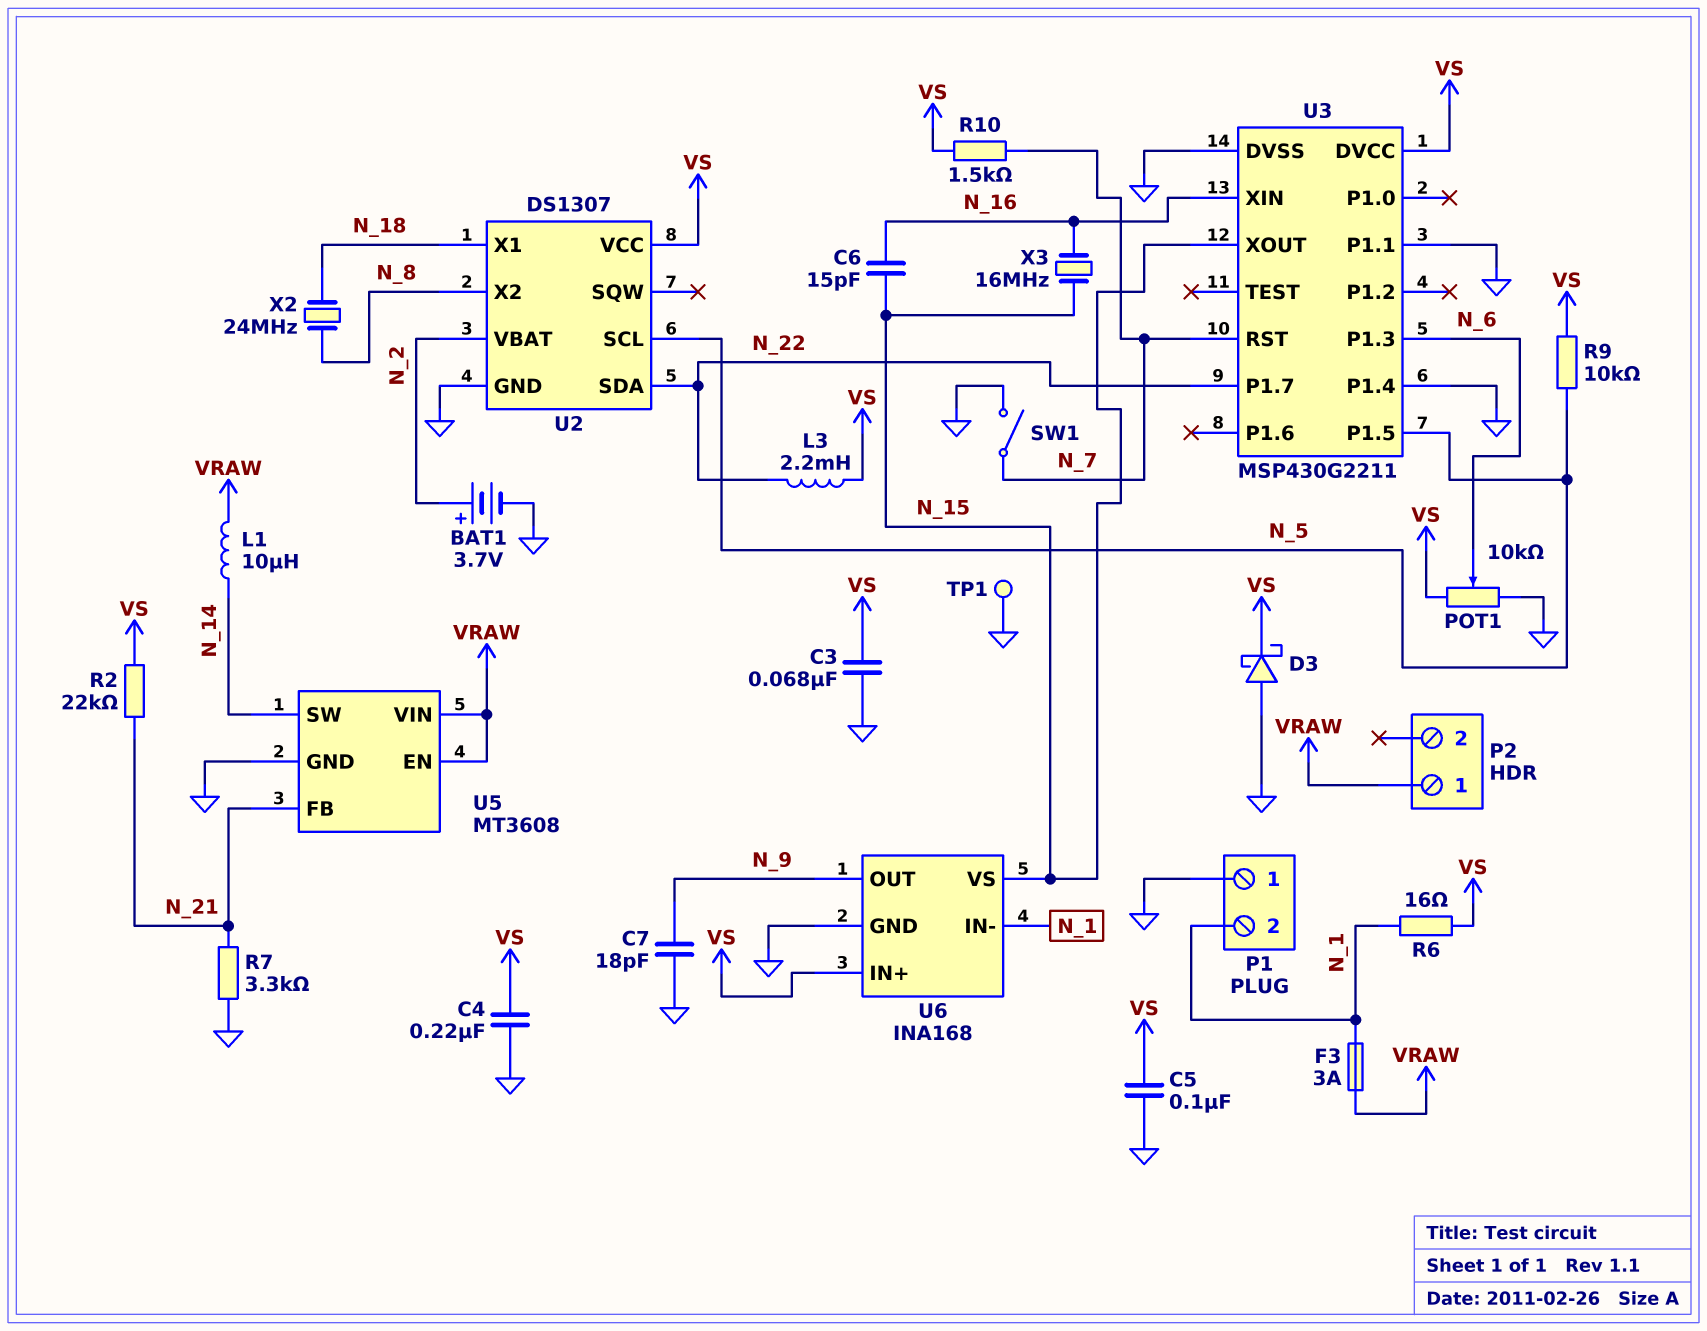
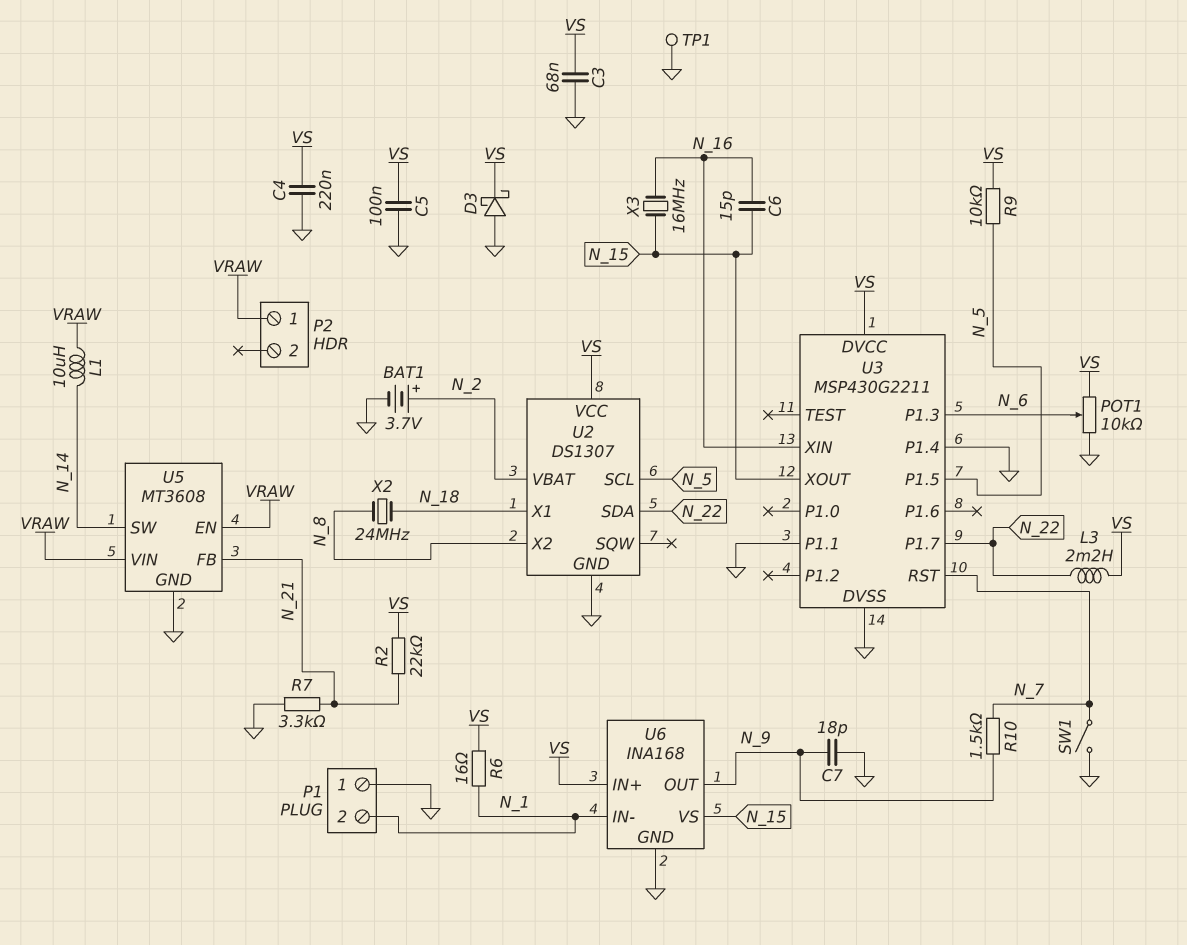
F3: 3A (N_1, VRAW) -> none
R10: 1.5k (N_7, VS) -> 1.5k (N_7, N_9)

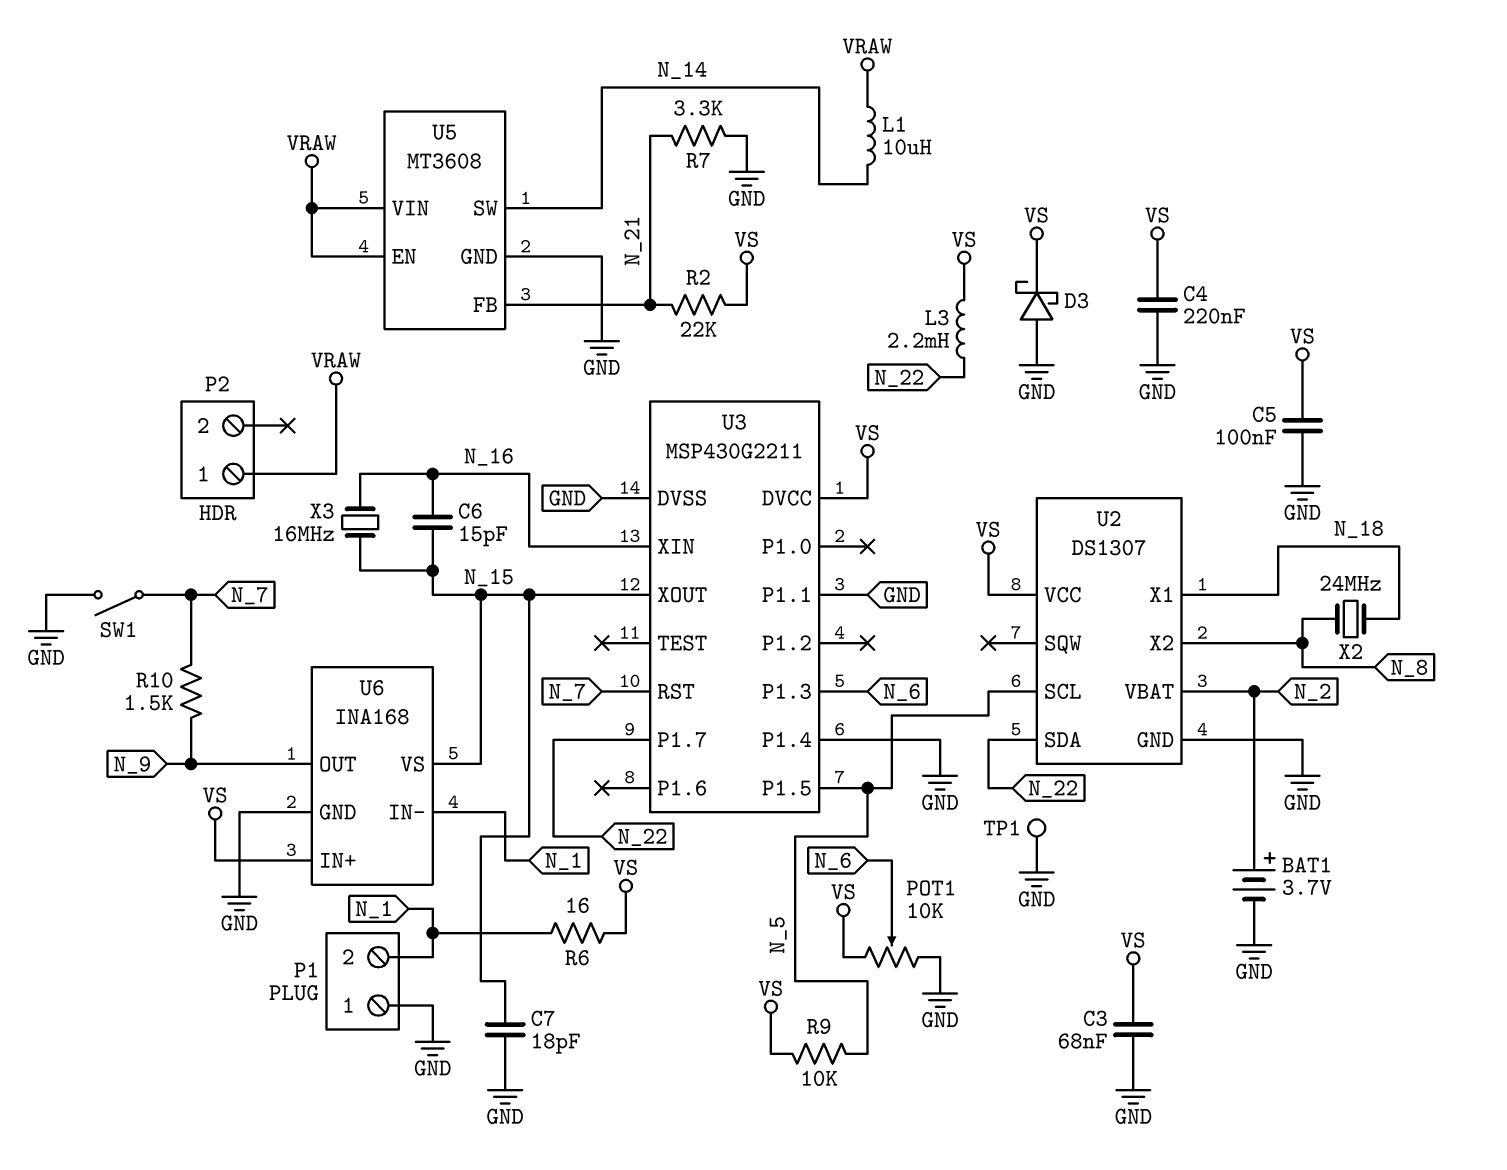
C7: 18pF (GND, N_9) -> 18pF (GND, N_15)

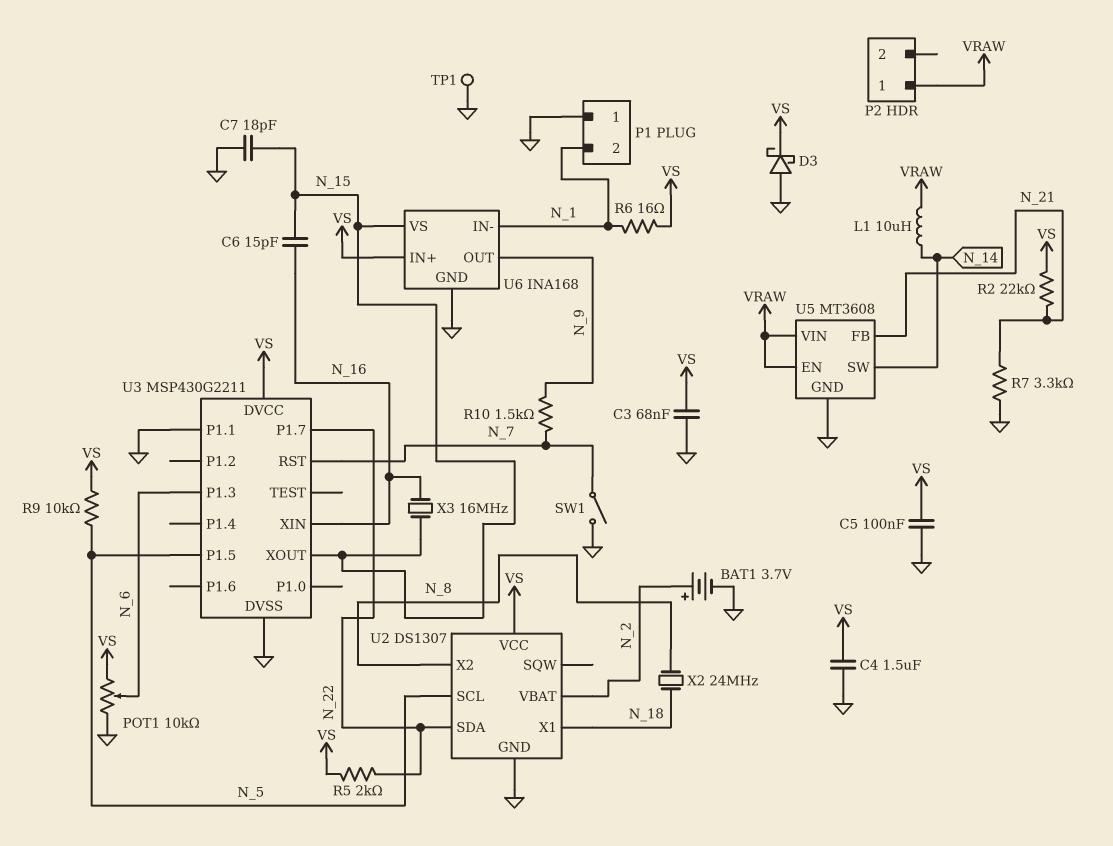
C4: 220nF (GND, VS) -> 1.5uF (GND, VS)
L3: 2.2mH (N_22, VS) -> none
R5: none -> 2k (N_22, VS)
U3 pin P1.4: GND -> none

--

> _Exercise_: Every record above should come back exactly, but without its pictures.

> _Task solution_:
F3: 3A (N_1, VRAW) -> none
R10: 1.5k (N_7, VS) -> 1.5k (N_7, N_9)

C7: 18pF (GND, N_9) -> 18pF (GND, N_15)

C4: 220nF (GND, VS) -> 1.5uF (GND, VS)
L3: 2.2mH (N_22, VS) -> none
R5: none -> 2k (N_22, VS)
U3 pin P1.4: GND -> none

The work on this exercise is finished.